Excerpts from a dataset
□ □ □ □ □

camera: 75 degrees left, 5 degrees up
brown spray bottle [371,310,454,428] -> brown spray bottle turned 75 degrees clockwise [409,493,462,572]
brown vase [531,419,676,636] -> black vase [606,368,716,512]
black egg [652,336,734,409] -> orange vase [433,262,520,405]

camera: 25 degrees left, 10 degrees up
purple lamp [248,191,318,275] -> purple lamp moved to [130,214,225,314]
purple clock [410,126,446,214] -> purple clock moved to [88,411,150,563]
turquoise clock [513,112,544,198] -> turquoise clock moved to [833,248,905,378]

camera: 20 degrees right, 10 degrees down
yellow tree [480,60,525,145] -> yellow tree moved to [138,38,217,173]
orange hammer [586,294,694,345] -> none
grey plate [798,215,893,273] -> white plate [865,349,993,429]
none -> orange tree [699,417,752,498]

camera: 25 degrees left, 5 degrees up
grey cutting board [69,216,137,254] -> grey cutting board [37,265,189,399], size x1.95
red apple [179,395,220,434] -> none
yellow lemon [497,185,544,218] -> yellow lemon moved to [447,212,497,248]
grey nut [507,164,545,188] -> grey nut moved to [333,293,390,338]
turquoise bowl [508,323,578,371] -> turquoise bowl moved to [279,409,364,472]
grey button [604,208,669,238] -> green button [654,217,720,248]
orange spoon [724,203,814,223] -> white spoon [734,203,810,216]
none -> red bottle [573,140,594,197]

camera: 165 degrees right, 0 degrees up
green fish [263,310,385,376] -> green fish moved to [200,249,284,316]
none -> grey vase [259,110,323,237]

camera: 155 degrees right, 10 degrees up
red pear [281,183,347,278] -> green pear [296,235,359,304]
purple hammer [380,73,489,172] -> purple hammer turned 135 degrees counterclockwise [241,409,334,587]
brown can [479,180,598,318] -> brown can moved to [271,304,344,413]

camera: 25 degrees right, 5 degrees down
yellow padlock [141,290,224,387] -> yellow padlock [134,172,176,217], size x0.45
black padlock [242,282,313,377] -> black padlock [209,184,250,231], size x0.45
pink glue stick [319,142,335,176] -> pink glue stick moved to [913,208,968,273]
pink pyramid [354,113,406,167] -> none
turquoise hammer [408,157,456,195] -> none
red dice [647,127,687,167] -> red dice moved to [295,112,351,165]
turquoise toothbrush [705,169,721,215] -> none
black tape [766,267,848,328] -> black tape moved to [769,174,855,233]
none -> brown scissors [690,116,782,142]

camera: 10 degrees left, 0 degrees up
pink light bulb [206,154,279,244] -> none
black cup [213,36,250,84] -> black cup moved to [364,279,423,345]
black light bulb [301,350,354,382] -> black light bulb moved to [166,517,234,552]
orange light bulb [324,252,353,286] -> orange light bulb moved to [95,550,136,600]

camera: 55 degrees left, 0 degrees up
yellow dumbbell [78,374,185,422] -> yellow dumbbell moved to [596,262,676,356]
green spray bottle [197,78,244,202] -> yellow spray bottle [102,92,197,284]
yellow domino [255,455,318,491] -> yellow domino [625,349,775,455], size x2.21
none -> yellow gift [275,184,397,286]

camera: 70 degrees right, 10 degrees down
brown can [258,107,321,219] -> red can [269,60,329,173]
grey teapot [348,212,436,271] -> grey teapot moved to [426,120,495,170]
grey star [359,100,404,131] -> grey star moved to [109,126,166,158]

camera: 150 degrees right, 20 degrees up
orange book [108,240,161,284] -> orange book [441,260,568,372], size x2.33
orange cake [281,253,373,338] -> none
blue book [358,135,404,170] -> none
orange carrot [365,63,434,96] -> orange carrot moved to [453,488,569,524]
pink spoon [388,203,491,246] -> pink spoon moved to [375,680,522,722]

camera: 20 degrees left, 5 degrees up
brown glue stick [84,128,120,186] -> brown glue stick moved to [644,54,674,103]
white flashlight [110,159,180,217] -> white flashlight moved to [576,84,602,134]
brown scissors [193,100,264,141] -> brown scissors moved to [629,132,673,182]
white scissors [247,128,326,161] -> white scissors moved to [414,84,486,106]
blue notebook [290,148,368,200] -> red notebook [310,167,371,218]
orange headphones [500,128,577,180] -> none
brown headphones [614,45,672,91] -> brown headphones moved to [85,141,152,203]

□ □ □ □ □

**What the exercise asks**
When the line with "pink light bulb [206,154,279,244] -> none" is reached in the data above, begin copying, and stop after the line with "orange book [108,240,161,284]"; copy each line exactly, both ends included.

**Output of the exercise**
pink light bulb [206,154,279,244] -> none
black cup [213,36,250,84] -> black cup moved to [364,279,423,345]
black light bulb [301,350,354,382] -> black light bulb moved to [166,517,234,552]
orange light bulb [324,252,353,286] -> orange light bulb moved to [95,550,136,600]

camera: 55 degrees left, 0 degrees up
yellow dumbbell [78,374,185,422] -> yellow dumbbell moved to [596,262,676,356]
green spray bottle [197,78,244,202] -> yellow spray bottle [102,92,197,284]
yellow domino [255,455,318,491] -> yellow domino [625,349,775,455], size x2.21
none -> yellow gift [275,184,397,286]

camera: 70 degrees right, 10 degrees down
brown can [258,107,321,219] -> red can [269,60,329,173]
grey teapot [348,212,436,271] -> grey teapot moved to [426,120,495,170]
grey star [359,100,404,131] -> grey star moved to [109,126,166,158]

camera: 150 degrees right, 20 degrees up
orange book [108,240,161,284] -> orange book [441,260,568,372], size x2.33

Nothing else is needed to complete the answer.